• **Exercise directions**: Reproduce, word for word, every line starting at the line that contains "Segment anything that" and ending with the final line of the entries.

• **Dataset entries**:
* Begin *
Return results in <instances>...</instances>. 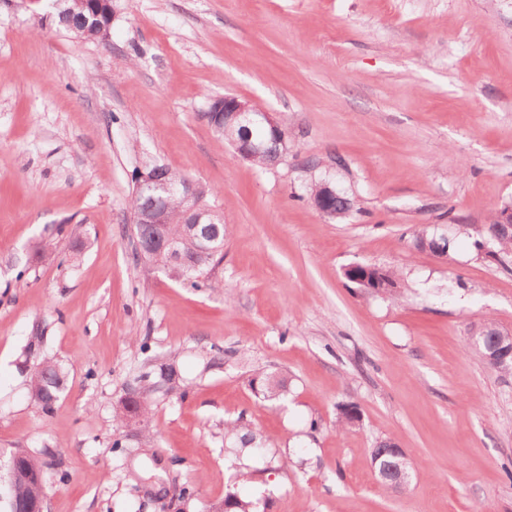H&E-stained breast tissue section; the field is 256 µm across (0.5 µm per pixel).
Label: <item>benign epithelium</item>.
<instances>
[{
    "instance_id": "1",
    "label": "benign epithelium",
    "mask_w": 512,
    "mask_h": 512,
    "mask_svg": "<svg viewBox=\"0 0 512 512\" xmlns=\"http://www.w3.org/2000/svg\"><path fill=\"white\" fill-rule=\"evenodd\" d=\"M203 117L217 129L236 130L239 136L231 140L237 156L251 162L264 152V144L254 139L253 131L262 130L270 136V140L279 146V157L288 153V133L274 113L262 106L241 100L226 94L211 99ZM138 188L147 194V204L132 212L131 223L140 231H153V238L161 249L168 251L173 259L181 260L177 242L163 233L166 223V206L171 196L177 194L185 204L184 223L191 225V233L195 234L202 224H220L222 219L217 210L211 206L201 207L197 203L200 187L191 180L169 181L158 176L151 170L141 175ZM336 198V188L328 181L321 182L319 191L313 197L315 209L321 214H331L332 199ZM494 239L512 236V203L499 209L495 225L491 229ZM396 461L394 472L395 484H400L407 477L406 451L400 447L391 449ZM29 453L25 450L14 451L8 461L5 477H0V487L13 488L17 484L29 482L41 483L45 470H33L29 464ZM5 504V512H45V497L16 498L0 495V504Z\"/></svg>"
}]
</instances>
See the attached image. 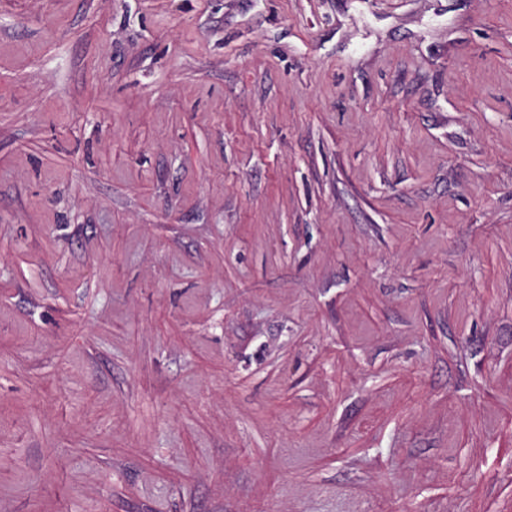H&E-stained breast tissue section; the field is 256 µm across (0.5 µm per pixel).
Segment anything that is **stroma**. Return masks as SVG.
<instances>
[{
  "label": "stroma",
  "instance_id": "obj_1",
  "mask_svg": "<svg viewBox=\"0 0 512 512\" xmlns=\"http://www.w3.org/2000/svg\"><path fill=\"white\" fill-rule=\"evenodd\" d=\"M0 512H512V0H0Z\"/></svg>",
  "mask_w": 512,
  "mask_h": 512
}]
</instances>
* End *
• **Task result**:
Segment anything that is **stroma**. Return masks as SVG.
<instances>
[{
  "label": "stroma",
  "instance_id": "obj_1",
  "mask_svg": "<svg viewBox=\"0 0 512 512\" xmlns=\"http://www.w3.org/2000/svg\"><path fill=\"white\" fill-rule=\"evenodd\" d=\"M0 512H512V0H0Z\"/></svg>",
  "mask_w": 512,
  "mask_h": 512
}]
</instances>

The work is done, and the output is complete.